DATA PROVIDED:
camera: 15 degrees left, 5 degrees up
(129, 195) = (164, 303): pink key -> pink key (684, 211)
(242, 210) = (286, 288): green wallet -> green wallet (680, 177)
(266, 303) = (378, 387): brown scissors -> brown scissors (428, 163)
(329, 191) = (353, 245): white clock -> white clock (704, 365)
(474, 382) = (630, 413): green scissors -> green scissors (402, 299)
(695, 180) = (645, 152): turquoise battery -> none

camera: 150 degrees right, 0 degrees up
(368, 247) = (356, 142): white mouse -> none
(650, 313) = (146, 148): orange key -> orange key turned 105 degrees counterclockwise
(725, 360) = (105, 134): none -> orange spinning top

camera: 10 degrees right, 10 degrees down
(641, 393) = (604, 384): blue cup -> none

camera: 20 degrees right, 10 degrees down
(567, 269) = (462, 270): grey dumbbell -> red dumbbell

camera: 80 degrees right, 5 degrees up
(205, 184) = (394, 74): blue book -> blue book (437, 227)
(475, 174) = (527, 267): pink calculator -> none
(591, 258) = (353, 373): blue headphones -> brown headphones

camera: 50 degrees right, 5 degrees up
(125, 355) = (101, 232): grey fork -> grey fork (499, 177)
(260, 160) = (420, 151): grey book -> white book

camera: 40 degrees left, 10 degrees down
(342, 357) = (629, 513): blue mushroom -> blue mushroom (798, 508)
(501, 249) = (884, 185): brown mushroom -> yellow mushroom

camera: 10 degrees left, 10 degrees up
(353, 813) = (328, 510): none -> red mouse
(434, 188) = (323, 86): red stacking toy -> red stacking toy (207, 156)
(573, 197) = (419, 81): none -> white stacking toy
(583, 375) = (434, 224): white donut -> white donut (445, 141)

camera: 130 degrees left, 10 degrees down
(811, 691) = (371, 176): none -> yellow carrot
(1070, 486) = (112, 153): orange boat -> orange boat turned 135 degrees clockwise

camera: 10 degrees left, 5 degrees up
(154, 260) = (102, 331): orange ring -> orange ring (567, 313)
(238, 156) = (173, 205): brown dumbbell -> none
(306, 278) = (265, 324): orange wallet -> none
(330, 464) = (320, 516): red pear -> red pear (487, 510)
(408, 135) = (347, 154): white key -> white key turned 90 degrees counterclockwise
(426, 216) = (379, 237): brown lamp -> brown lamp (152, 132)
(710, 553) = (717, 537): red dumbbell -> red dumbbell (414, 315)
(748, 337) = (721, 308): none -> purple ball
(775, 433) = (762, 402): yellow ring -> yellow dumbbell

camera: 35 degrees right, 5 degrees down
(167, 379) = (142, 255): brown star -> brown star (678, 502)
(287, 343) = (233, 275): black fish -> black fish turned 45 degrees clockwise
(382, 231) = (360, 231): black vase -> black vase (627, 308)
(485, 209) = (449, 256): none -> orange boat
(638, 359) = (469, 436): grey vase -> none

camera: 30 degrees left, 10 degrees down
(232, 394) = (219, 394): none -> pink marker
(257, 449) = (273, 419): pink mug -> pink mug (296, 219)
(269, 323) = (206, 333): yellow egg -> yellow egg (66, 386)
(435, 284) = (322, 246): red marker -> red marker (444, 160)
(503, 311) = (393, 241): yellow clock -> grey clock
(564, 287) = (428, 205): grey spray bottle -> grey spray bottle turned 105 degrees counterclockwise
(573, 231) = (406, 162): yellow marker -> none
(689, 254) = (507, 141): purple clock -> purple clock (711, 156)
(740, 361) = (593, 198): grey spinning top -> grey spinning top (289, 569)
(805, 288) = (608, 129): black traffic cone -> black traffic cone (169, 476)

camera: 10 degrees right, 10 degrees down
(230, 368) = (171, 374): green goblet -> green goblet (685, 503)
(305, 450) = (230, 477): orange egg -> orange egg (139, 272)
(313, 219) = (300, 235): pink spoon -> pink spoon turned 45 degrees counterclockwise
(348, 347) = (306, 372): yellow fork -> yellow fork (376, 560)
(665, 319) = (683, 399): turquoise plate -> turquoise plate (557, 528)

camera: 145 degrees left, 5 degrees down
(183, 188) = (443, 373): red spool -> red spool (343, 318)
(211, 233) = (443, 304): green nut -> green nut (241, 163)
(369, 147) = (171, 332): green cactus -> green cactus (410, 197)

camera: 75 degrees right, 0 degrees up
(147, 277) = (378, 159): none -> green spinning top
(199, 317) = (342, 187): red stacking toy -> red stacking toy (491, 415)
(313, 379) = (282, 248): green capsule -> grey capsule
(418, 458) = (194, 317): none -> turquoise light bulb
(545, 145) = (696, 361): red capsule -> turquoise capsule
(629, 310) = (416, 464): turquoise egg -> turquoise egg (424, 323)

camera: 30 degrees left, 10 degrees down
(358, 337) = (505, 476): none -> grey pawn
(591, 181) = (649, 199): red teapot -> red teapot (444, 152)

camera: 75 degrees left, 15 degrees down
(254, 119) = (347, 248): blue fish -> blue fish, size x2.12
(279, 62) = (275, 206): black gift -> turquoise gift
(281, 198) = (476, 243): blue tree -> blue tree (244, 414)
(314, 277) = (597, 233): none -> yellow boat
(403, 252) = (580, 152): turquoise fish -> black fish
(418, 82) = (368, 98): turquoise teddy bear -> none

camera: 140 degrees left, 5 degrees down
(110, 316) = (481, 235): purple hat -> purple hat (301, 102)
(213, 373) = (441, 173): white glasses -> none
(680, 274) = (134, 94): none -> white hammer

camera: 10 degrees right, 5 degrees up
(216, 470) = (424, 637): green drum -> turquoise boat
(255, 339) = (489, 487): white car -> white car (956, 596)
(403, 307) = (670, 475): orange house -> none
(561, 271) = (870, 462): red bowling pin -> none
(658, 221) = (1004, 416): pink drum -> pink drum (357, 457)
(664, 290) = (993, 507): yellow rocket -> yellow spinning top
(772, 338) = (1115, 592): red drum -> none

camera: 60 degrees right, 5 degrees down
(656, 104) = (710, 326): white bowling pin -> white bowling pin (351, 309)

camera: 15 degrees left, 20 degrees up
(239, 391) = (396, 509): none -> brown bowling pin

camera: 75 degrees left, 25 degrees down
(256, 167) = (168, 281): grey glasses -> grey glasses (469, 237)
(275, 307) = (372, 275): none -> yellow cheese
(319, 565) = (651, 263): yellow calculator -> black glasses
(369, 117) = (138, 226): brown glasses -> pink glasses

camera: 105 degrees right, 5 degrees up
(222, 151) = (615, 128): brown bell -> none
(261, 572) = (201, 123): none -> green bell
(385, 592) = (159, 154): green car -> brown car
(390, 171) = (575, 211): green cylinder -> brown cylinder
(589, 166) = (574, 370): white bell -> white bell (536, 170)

WHAT IS NEEDED: Nothing may be dropped or altered; repeat every record in full.

OUTPUT BELOW:
camera: 15 degrees left, 5 degrees up
(129, 195) = (164, 303): pink key -> pink key (684, 211)
(242, 210) = (286, 288): green wallet -> green wallet (680, 177)
(266, 303) = (378, 387): brown scissors -> brown scissors (428, 163)
(329, 191) = (353, 245): white clock -> white clock (704, 365)
(474, 382) = (630, 413): green scissors -> green scissors (402, 299)
(695, 180) = (645, 152): turquoise battery -> none

camera: 150 degrees right, 0 degrees up
(368, 247) = (356, 142): white mouse -> none
(650, 313) = (146, 148): orange key -> orange key turned 105 degrees counterclockwise
(725, 360) = (105, 134): none -> orange spinning top

camera: 10 degrees right, 10 degrees down
(641, 393) = (604, 384): blue cup -> none

camera: 20 degrees right, 10 degrees down
(567, 269) = (462, 270): grey dumbbell -> red dumbbell

camera: 80 degrees right, 5 degrees up
(205, 184) = (394, 74): blue book -> blue book (437, 227)
(475, 174) = (527, 267): pink calculator -> none
(591, 258) = (353, 373): blue headphones -> brown headphones

camera: 50 degrees right, 5 degrees up
(125, 355) = (101, 232): grey fork -> grey fork (499, 177)
(260, 160) = (420, 151): grey book -> white book

camera: 40 degrees left, 10 degrees down
(342, 357) = (629, 513): blue mushroom -> blue mushroom (798, 508)
(501, 249) = (884, 185): brown mushroom -> yellow mushroom

camera: 10 degrees left, 10 degrees up
(353, 813) = (328, 510): none -> red mouse
(434, 188) = (323, 86): red stacking toy -> red stacking toy (207, 156)
(573, 197) = (419, 81): none -> white stacking toy
(583, 375) = (434, 224): white donut -> white donut (445, 141)

camera: 130 degrees left, 10 degrees down
(811, 691) = (371, 176): none -> yellow carrot
(1070, 486) = (112, 153): orange boat -> orange boat turned 135 degrees clockwise

camera: 10 degrees left, 5 degrees up
(154, 260) = (102, 331): orange ring -> orange ring (567, 313)
(238, 156) = (173, 205): brown dumbbell -> none
(306, 278) = (265, 324): orange wallet -> none
(330, 464) = (320, 516): red pear -> red pear (487, 510)
(408, 135) = (347, 154): white key -> white key turned 90 degrees counterclockwise
(426, 216) = (379, 237): brown lamp -> brown lamp (152, 132)
(710, 553) = (717, 537): red dumbbell -> red dumbbell (414, 315)
(748, 337) = (721, 308): none -> purple ball
(775, 433) = (762, 402): yellow ring -> yellow dumbbell

camera: 35 degrees right, 5 degrees down
(167, 379) = (142, 255): brown star -> brown star (678, 502)
(287, 343) = (233, 275): black fish -> black fish turned 45 degrees clockwise
(382, 231) = (360, 231): black vase -> black vase (627, 308)
(485, 209) = (449, 256): none -> orange boat
(638, 359) = (469, 436): grey vase -> none

camera: 30 degrees left, 10 degrees down
(232, 394) = (219, 394): none -> pink marker
(257, 449) = (273, 419): pink mug -> pink mug (296, 219)
(269, 323) = (206, 333): yellow egg -> yellow egg (66, 386)
(435, 284) = (322, 246): red marker -> red marker (444, 160)
(503, 311) = (393, 241): yellow clock -> grey clock
(564, 287) = (428, 205): grey spray bottle -> grey spray bottle turned 105 degrees counterclockwise
(573, 231) = (406, 162): yellow marker -> none
(689, 254) = (507, 141): purple clock -> purple clock (711, 156)
(740, 361) = (593, 198): grey spinning top -> grey spinning top (289, 569)
(805, 288) = (608, 129): black traffic cone -> black traffic cone (169, 476)

camera: 10 degrees right, 10 degrees down
(230, 368) = (171, 374): green goblet -> green goblet (685, 503)
(305, 450) = (230, 477): orange egg -> orange egg (139, 272)
(313, 219) = (300, 235): pink spoon -> pink spoon turned 45 degrees counterclockwise
(348, 347) = (306, 372): yellow fork -> yellow fork (376, 560)
(665, 319) = (683, 399): turquoise plate -> turquoise plate (557, 528)

camera: 145 degrees left, 5 degrees down
(183, 188) = (443, 373): red spool -> red spool (343, 318)
(211, 233) = (443, 304): green nut -> green nut (241, 163)
(369, 147) = (171, 332): green cactus -> green cactus (410, 197)

camera: 75 degrees right, 0 degrees up
(147, 277) = (378, 159): none -> green spinning top
(199, 317) = (342, 187): red stacking toy -> red stacking toy (491, 415)
(313, 379) = (282, 248): green capsule -> grey capsule
(418, 458) = (194, 317): none -> turquoise light bulb
(545, 145) = (696, 361): red capsule -> turquoise capsule
(629, 310) = (416, 464): turquoise egg -> turquoise egg (424, 323)

camera: 30 degrees left, 10 degrees down
(358, 337) = (505, 476): none -> grey pawn
(591, 181) = (649, 199): red teapot -> red teapot (444, 152)

camera: 75 degrees left, 15 degrees down
(254, 119) = (347, 248): blue fish -> blue fish, size x2.12
(279, 62) = (275, 206): black gift -> turquoise gift
(281, 198) = (476, 243): blue tree -> blue tree (244, 414)
(314, 277) = (597, 233): none -> yellow boat
(403, 252) = (580, 152): turquoise fish -> black fish
(418, 82) = (368, 98): turquoise teddy bear -> none

camera: 140 degrees left, 5 degrees down
(110, 316) = (481, 235): purple hat -> purple hat (301, 102)
(213, 373) = (441, 173): white glasses -> none
(680, 274) = (134, 94): none -> white hammer

camera: 10 degrees right, 5 degrees up
(216, 470) = (424, 637): green drum -> turquoise boat
(255, 339) = (489, 487): white car -> white car (956, 596)
(403, 307) = (670, 475): orange house -> none
(561, 271) = (870, 462): red bowling pin -> none
(658, 221) = (1004, 416): pink drum -> pink drum (357, 457)
(664, 290) = (993, 507): yellow rocket -> yellow spinning top
(772, 338) = (1115, 592): red drum -> none

camera: 60 degrees right, 5 degrees down
(656, 104) = (710, 326): white bowling pin -> white bowling pin (351, 309)

camera: 15 degrees left, 20 degrees up
(239, 391) = (396, 509): none -> brown bowling pin

camera: 75 degrees left, 25 degrees down
(256, 167) = (168, 281): grey glasses -> grey glasses (469, 237)
(275, 307) = (372, 275): none -> yellow cheese
(319, 565) = (651, 263): yellow calculator -> black glasses
(369, 117) = (138, 226): brown glasses -> pink glasses

camera: 105 degrees right, 5 degrees up
(222, 151) = (615, 128): brown bell -> none
(261, 572) = (201, 123): none -> green bell
(385, 592) = (159, 154): green car -> brown car
(390, 171) = (575, 211): green cylinder -> brown cylinder
(589, 166) = (574, 370): white bell -> white bell (536, 170)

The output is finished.